### MATERIAL FOR THE TASK

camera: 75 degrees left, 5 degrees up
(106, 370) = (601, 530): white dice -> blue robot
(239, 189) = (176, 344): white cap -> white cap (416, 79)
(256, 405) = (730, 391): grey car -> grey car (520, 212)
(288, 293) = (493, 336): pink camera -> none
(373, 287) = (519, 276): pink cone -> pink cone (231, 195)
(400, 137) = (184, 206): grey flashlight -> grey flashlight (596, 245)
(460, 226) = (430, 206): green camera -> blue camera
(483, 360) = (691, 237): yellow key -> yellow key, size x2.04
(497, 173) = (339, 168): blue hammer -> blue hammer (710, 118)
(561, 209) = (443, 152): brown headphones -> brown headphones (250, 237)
* * *
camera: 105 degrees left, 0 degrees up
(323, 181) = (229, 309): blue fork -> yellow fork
---
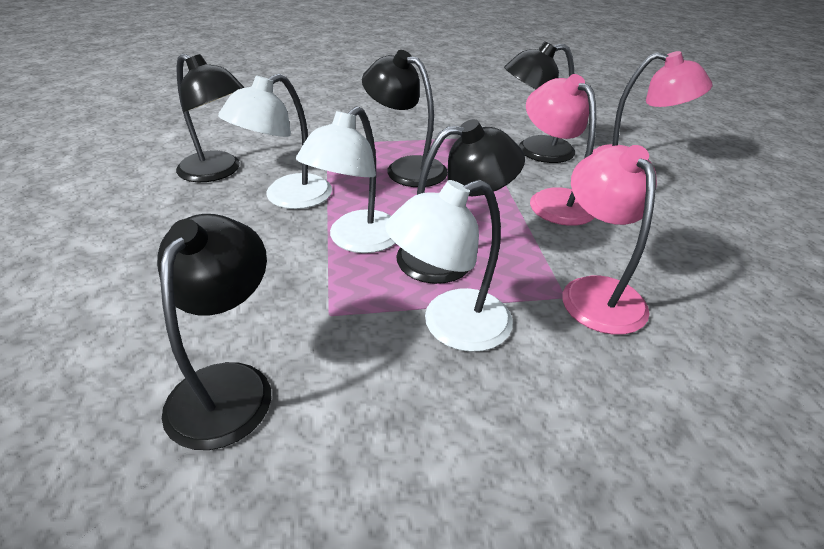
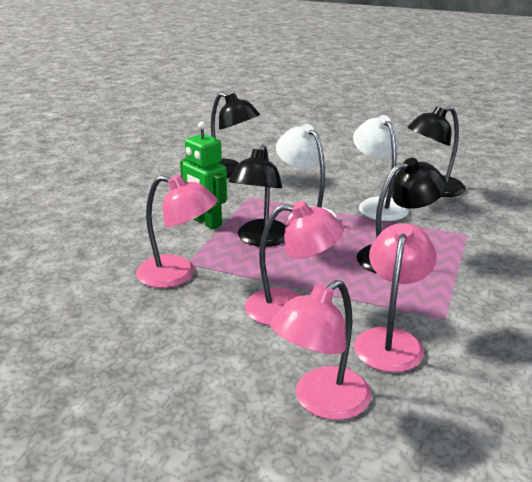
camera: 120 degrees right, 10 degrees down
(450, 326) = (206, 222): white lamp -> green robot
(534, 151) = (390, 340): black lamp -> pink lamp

### EXERCISE OBJECTIVE
Once you find the line with "camera: 75 degrees left, 5 degrees up" in the entries above, output it and each line after it up to and including the line with "(460, 226) = (430, 206): green", and nothing else.

### ANSWER SECTION
camera: 75 degrees left, 5 degrees up
(106, 370) = (601, 530): white dice -> blue robot
(239, 189) = (176, 344): white cap -> white cap (416, 79)
(256, 405) = (730, 391): grey car -> grey car (520, 212)
(288, 293) = (493, 336): pink camera -> none
(373, 287) = (519, 276): pink cone -> pink cone (231, 195)
(400, 137) = (184, 206): grey flashlight -> grey flashlight (596, 245)
(460, 226) = (430, 206): green camera -> blue camera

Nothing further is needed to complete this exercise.